Please output every record below exactly as written, leaving out any pictures.

*** INFORMATION SUPPLIED

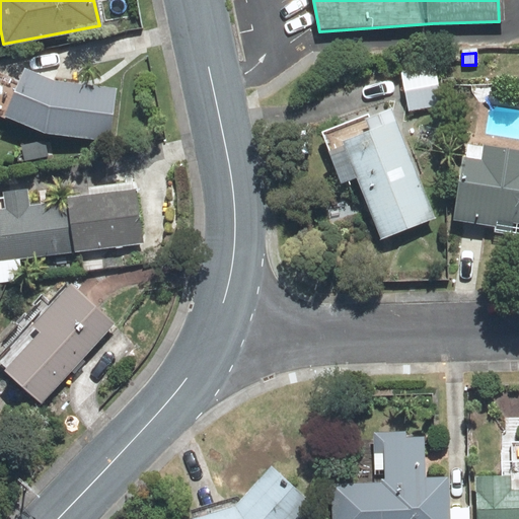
[(433,69),(401,75),(409,112),(440,105),(433,69)]
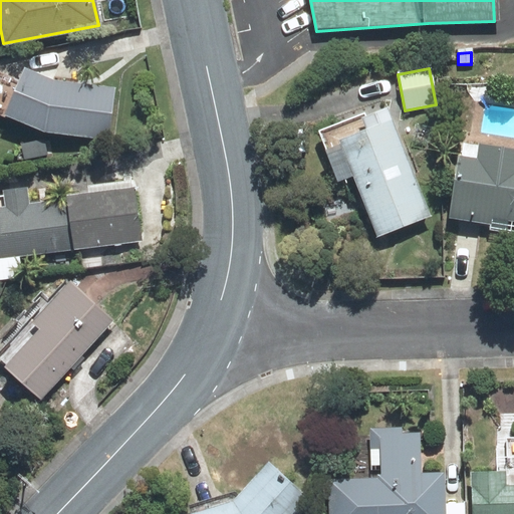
[(9,116),(41,131),(104,138),(109,93),(46,85),(46,86),(25,77),(9,116)]
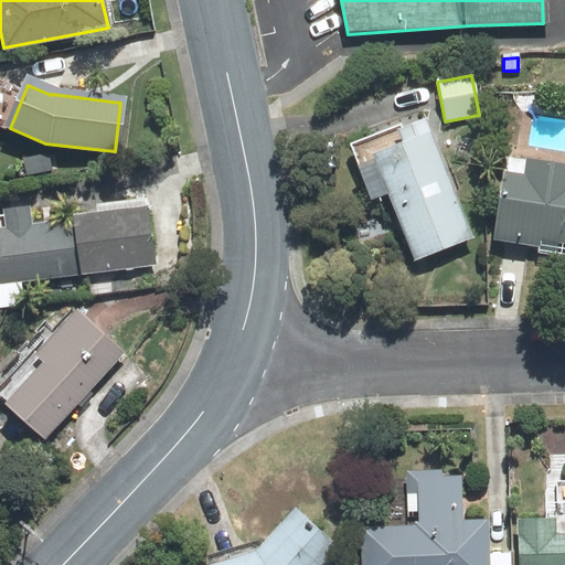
[(425,139),(373,160),(414,258),(466,237),(425,139)]
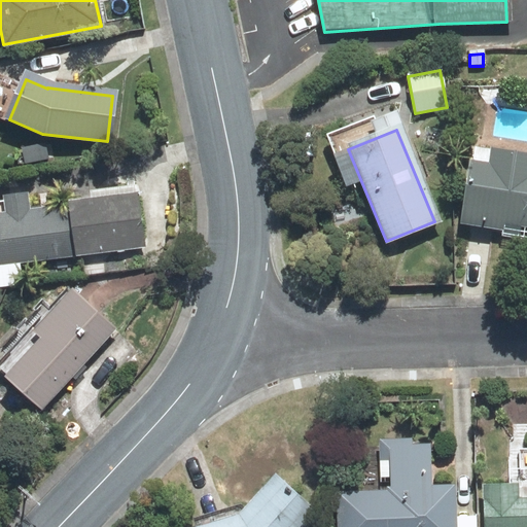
[(486,171),(470,168),(461,223),(502,231),(503,222),(526,225),(526,160),(489,154),(486,171)]
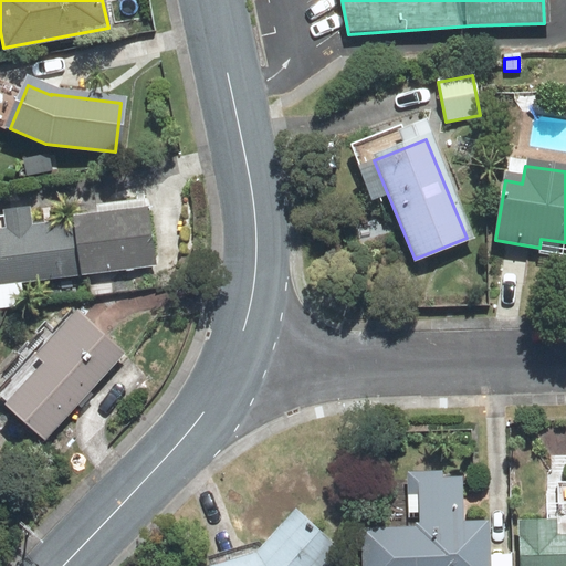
[(0,284),(152,264),(145,216),(0,236),(0,284)]
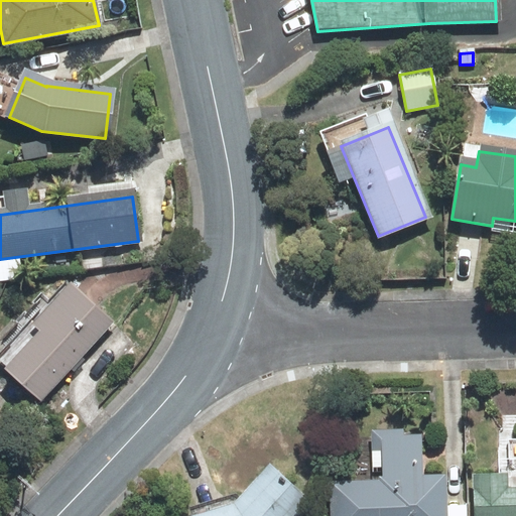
[(107,325),(70,292),(37,329),(42,334),(9,372),(41,399),(107,325)]
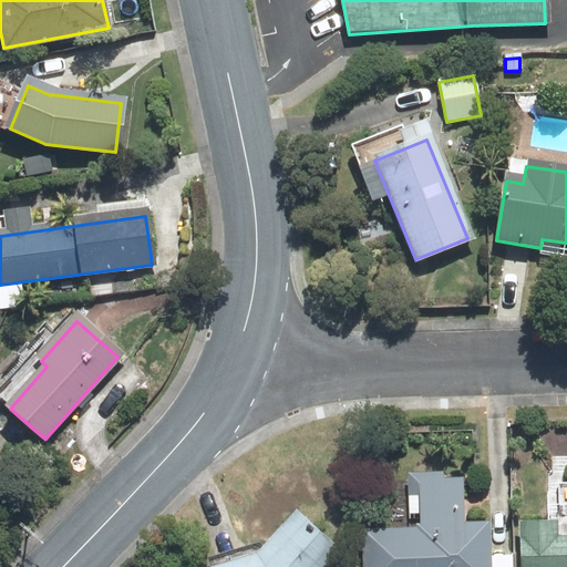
[(435,475),(410,476),(412,528),(360,531),(362,566),(490,566),(488,526),(460,527),(457,480),(436,481),(435,475)]
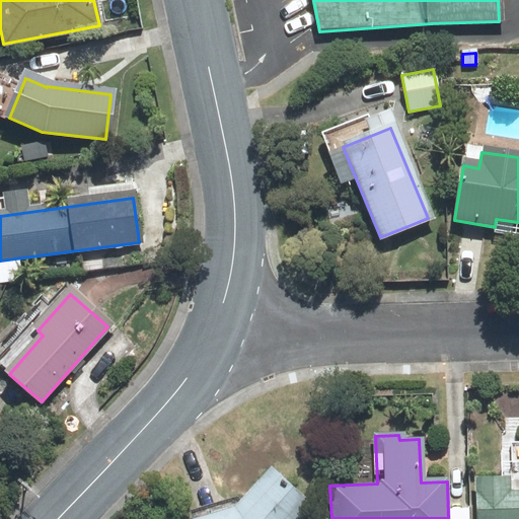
[(297,518),(308,507),(267,471),(233,511),(204,518),(297,518)]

******

→ **EXERCISE RESPONSE**:
[(433,69),(401,75),(409,112),(440,105),(433,69)]
[(9,116),(41,131),(104,138),(109,93),(46,85),(46,86),(25,77),(9,116)]
[(425,139),(373,160),(414,258),(466,237),(425,139)]
[(486,171),(470,168),(461,223),(502,231),(503,222),(526,225),(526,160),(489,154),(486,171)]
[(0,284),(152,264),(145,216),(0,236),(0,284)]
[(107,325),(70,292),(37,329),(42,334),(9,372),(41,399),(107,325)]
[(435,475),(410,476),(412,528),(360,531),(362,566),(490,566),(488,526),(460,527),(457,480),(436,481),(435,475)]
[(297,518),(308,507),(267,471),(233,511),(204,518),(297,518)]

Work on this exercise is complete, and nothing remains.